═══ SUPPLIED INFORMATION

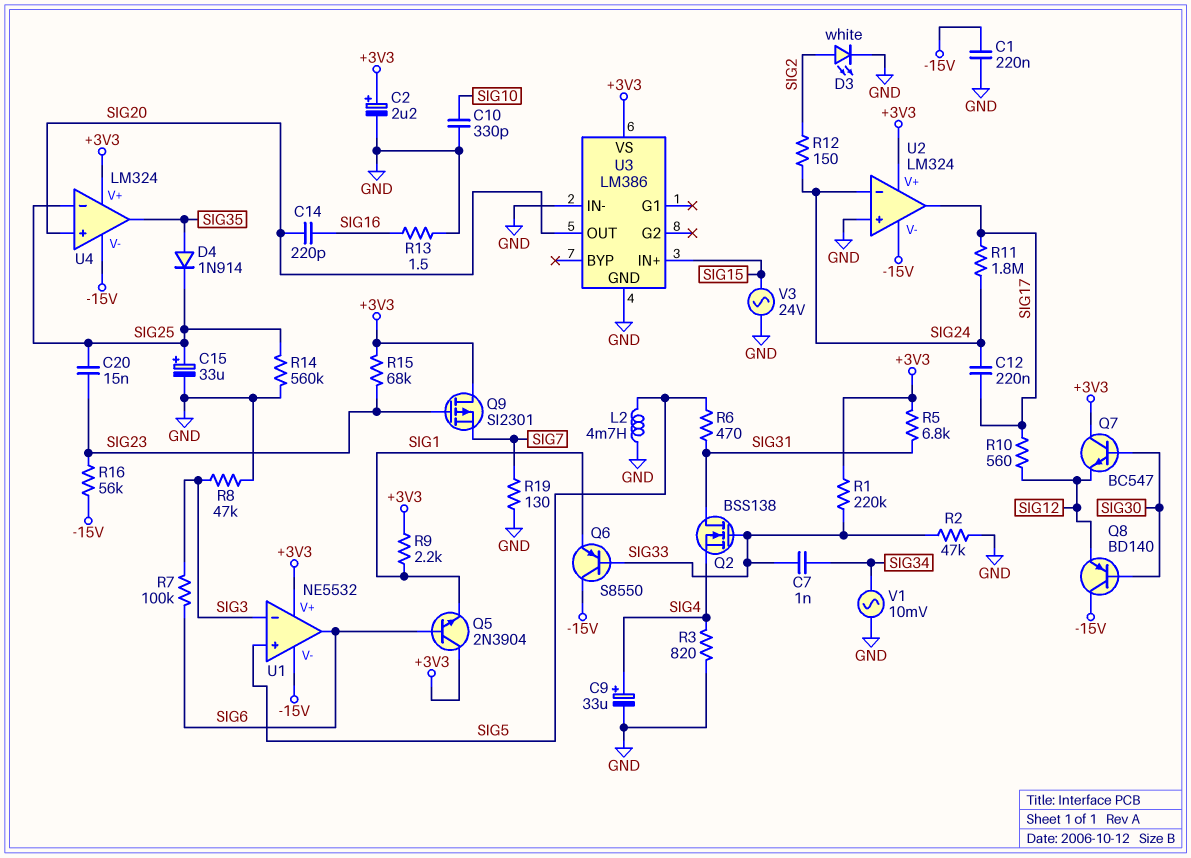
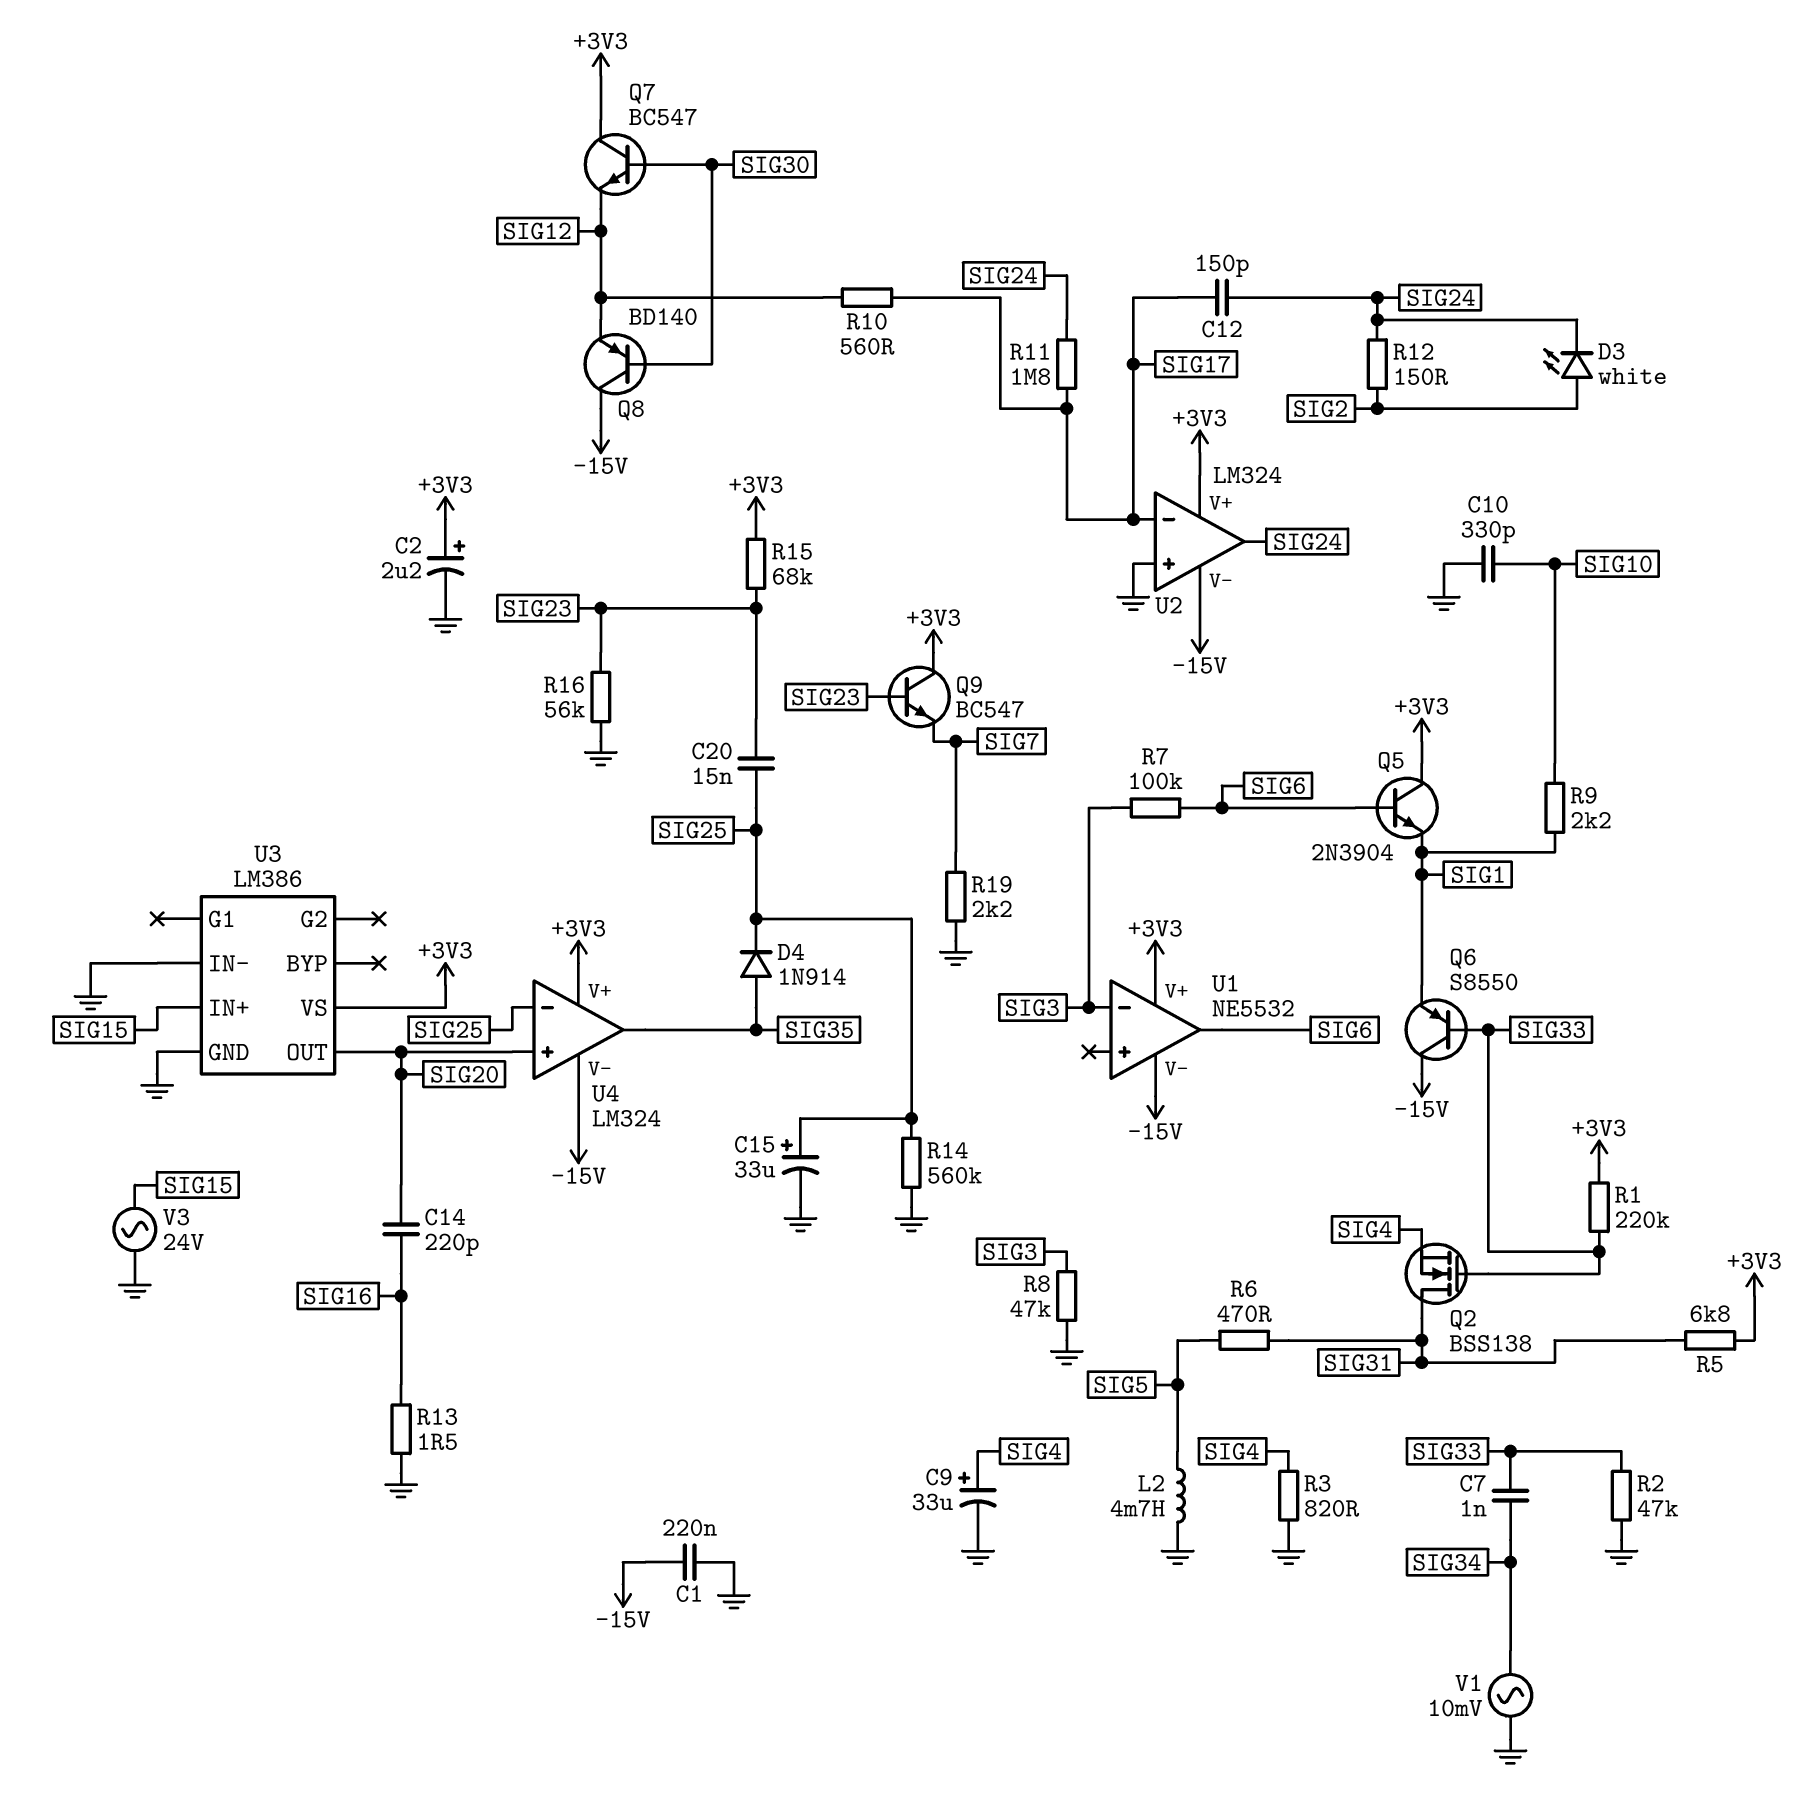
C12: 220nF (SIG17, SIG24) -> 150pF (SIG17, SIG24)
D3: LED white (A SIG2, K GND) -> LED white (A SIG2, K SIG24)
Q9: PMOS SI2301 (G SIG23, D +3V3, S SIG7) -> NPN BC547 (B SIG23, C +3V3, E SIG7)
R9: 2.2k (+3V3, SIG1) -> 2.2k (SIG1, SIG10)
R16: 56k (-15V, SIG23) -> 56k (GND, SIG23)
R19: 130 (GND, SIG7) -> 2.2k (GND, SIG7)
U1 pin in+: SIG5 -> none
U2 pin in-: SIG24 -> SIG17
U2 pin out: SIG17 -> SIG24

══════

EXERCISE OBJECTIVE: Take the lines above from the one containing "Q9: PMOS SI2301" down to the one containing "U2 pin in-: SIG24 -> SIG17", and transcribe them exactly, both ends included.

RESPONSE BOX:
Q9: PMOS SI2301 (G SIG23, D +3V3, S SIG7) -> NPN BC547 (B SIG23, C +3V3, E SIG7)
R9: 2.2k (+3V3, SIG1) -> 2.2k (SIG1, SIG10)
R16: 56k (-15V, SIG23) -> 56k (GND, SIG23)
R19: 130 (GND, SIG7) -> 2.2k (GND, SIG7)
U1 pin in+: SIG5 -> none
U2 pin in-: SIG24 -> SIG17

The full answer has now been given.